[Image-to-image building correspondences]
::::::::::

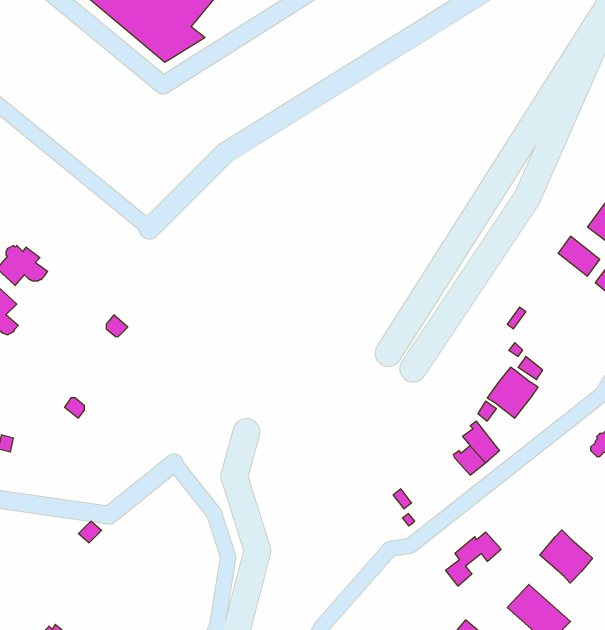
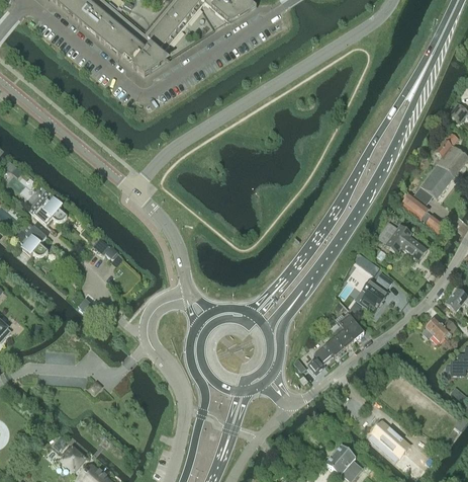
building: none -> [377,221,427,259]
building: [540,530,592,583] -> none
building: [446,532,501,586] -> [307,338,344,374]

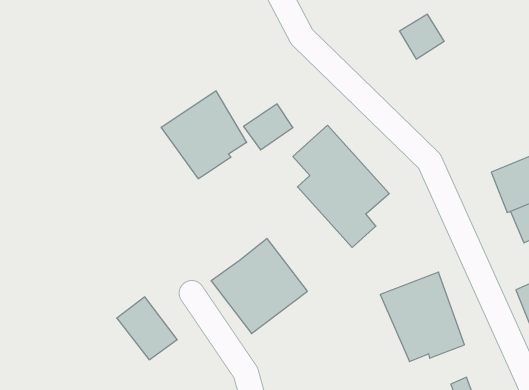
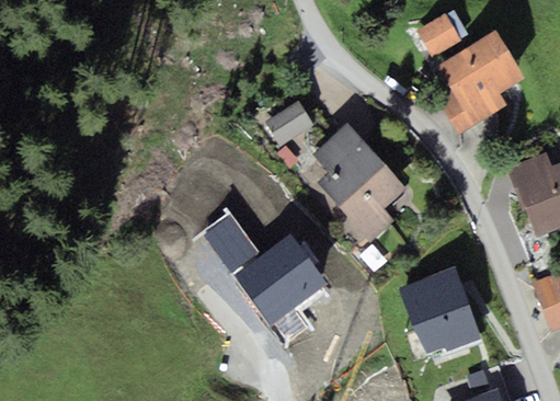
building: none -> [436,30,525,136]
building: [161,91,247,179] -> none
building: [117,297,177,360] -> [201,214,260,275]

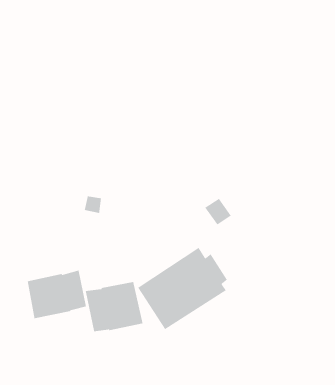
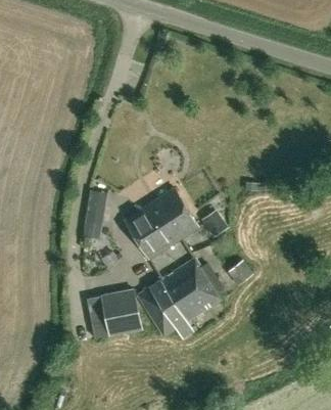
building: none -> [124,188,198,259]
building: [27,270,87,319] -> none

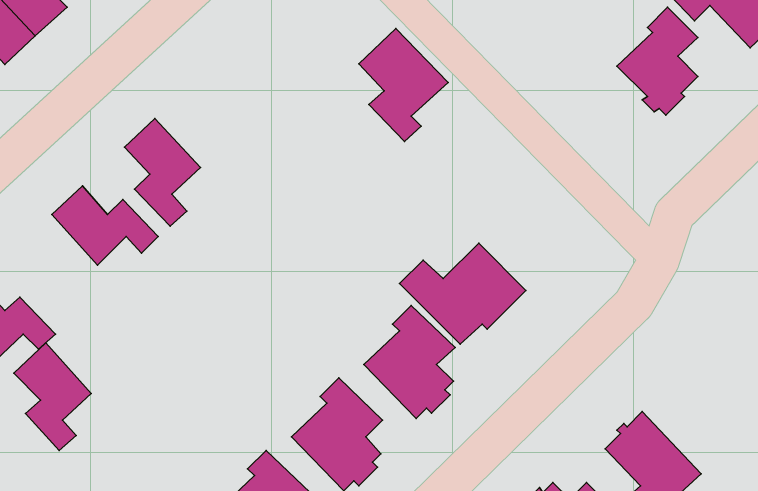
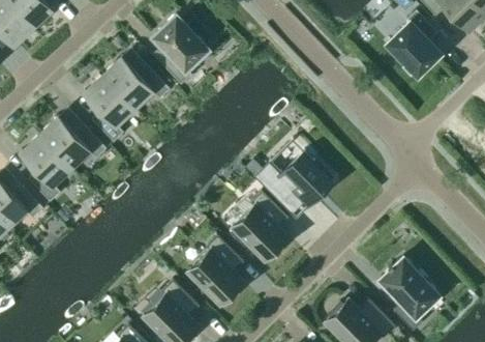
building: [359,29,448,141] -> [154,17,209,86]
building: none -> [103,59,171,107]
building: [14,343,91,451] -> [21,136,68,202]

::::::::::

• **TASK TO COMPLETE**
Every line above in which the word "none" occurs is to be copied.

• **FINAL ANSWER**
building: none -> [377,221,427,259]
building: [540,530,592,583] -> none
building: none -> [436,30,525,136]
building: [161,91,247,179] -> none
building: none -> [124,188,198,259]
building: [27,270,87,319] -> none
building: none -> [103,59,171,107]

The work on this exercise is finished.